WORK REQUEST: The lines from the one containing "black padlock: 4 -> 1" through the final line of the data below must be written out exactly, both included, and nothing more.
######
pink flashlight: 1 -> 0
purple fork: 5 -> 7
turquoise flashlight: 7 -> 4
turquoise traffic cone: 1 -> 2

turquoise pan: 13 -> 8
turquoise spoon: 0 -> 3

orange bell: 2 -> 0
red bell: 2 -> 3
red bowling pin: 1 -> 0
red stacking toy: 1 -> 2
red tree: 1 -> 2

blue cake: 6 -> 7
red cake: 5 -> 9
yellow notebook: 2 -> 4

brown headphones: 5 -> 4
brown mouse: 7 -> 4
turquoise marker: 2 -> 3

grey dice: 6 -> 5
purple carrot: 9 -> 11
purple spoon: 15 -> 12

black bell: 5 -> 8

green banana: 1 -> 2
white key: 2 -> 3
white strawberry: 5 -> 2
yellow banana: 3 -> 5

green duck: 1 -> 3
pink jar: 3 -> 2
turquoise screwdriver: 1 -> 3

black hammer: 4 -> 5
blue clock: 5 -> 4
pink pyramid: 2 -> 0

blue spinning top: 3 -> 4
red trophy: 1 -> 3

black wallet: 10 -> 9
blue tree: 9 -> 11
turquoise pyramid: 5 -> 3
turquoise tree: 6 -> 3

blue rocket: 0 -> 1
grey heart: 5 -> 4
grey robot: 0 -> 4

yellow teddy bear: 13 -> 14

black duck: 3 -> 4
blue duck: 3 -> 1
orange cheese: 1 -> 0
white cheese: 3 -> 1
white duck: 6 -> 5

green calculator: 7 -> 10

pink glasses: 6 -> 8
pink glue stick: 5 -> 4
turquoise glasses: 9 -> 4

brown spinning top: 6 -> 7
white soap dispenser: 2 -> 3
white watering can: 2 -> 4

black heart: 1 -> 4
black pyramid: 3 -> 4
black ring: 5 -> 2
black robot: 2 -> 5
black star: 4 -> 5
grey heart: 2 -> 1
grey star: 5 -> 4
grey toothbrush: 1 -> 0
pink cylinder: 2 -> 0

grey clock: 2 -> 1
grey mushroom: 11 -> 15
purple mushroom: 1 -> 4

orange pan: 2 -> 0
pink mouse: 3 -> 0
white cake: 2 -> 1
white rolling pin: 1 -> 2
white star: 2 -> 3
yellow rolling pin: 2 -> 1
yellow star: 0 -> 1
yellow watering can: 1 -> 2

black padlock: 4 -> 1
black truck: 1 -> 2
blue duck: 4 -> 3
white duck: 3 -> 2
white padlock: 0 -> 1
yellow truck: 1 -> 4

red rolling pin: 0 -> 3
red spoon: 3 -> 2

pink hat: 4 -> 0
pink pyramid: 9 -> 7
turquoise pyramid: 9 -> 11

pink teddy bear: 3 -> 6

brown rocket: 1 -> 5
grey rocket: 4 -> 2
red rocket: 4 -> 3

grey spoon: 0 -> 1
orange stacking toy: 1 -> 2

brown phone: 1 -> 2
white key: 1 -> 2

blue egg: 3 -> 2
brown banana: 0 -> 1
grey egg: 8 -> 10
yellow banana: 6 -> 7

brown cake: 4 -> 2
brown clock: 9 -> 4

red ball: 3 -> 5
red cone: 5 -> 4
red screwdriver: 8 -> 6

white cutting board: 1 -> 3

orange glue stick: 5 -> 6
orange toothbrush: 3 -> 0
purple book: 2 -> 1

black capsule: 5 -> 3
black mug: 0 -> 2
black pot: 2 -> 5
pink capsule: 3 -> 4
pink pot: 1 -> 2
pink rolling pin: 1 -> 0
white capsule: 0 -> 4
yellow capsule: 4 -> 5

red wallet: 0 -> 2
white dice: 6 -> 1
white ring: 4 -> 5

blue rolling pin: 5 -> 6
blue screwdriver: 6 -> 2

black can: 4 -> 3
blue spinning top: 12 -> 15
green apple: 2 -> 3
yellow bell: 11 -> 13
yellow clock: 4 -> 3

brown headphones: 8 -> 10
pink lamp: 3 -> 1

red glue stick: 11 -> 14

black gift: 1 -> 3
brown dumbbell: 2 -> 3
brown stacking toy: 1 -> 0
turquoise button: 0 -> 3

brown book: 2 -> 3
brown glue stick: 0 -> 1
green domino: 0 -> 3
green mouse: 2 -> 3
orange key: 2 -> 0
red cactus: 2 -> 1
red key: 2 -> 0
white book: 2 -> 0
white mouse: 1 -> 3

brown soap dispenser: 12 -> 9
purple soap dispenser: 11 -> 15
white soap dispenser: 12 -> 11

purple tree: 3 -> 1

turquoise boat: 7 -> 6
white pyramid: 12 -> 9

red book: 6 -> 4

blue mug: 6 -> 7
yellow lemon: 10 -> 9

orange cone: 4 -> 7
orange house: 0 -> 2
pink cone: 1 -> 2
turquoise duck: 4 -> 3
######
PROBLEM SOLUTION:
black padlock: 4 -> 1
black truck: 1 -> 2
blue duck: 4 -> 3
white duck: 3 -> 2
white padlock: 0 -> 1
yellow truck: 1 -> 4

red rolling pin: 0 -> 3
red spoon: 3 -> 2

pink hat: 4 -> 0
pink pyramid: 9 -> 7
turquoise pyramid: 9 -> 11

pink teddy bear: 3 -> 6

brown rocket: 1 -> 5
grey rocket: 4 -> 2
red rocket: 4 -> 3

grey spoon: 0 -> 1
orange stacking toy: 1 -> 2

brown phone: 1 -> 2
white key: 1 -> 2

blue egg: 3 -> 2
brown banana: 0 -> 1
grey egg: 8 -> 10
yellow banana: 6 -> 7

brown cake: 4 -> 2
brown clock: 9 -> 4

red ball: 3 -> 5
red cone: 5 -> 4
red screwdriver: 8 -> 6

white cutting board: 1 -> 3

orange glue stick: 5 -> 6
orange toothbrush: 3 -> 0
purple book: 2 -> 1

black capsule: 5 -> 3
black mug: 0 -> 2
black pot: 2 -> 5
pink capsule: 3 -> 4
pink pot: 1 -> 2
pink rolling pin: 1 -> 0
white capsule: 0 -> 4
yellow capsule: 4 -> 5

red wallet: 0 -> 2
white dice: 6 -> 1
white ring: 4 -> 5

blue rolling pin: 5 -> 6
blue screwdriver: 6 -> 2

black can: 4 -> 3
blue spinning top: 12 -> 15
green apple: 2 -> 3
yellow bell: 11 -> 13
yellow clock: 4 -> 3

brown headphones: 8 -> 10
pink lamp: 3 -> 1

red glue stick: 11 -> 14

black gift: 1 -> 3
brown dumbbell: 2 -> 3
brown stacking toy: 1 -> 0
turquoise button: 0 -> 3

brown book: 2 -> 3
brown glue stick: 0 -> 1
green domino: 0 -> 3
green mouse: 2 -> 3
orange key: 2 -> 0
red cactus: 2 -> 1
red key: 2 -> 0
white book: 2 -> 0
white mouse: 1 -> 3

brown soap dispenser: 12 -> 9
purple soap dispenser: 11 -> 15
white soap dispenser: 12 -> 11

purple tree: 3 -> 1

turquoise boat: 7 -> 6
white pyramid: 12 -> 9

red book: 6 -> 4

blue mug: 6 -> 7
yellow lemon: 10 -> 9

orange cone: 4 -> 7
orange house: 0 -> 2
pink cone: 1 -> 2
turquoise duck: 4 -> 3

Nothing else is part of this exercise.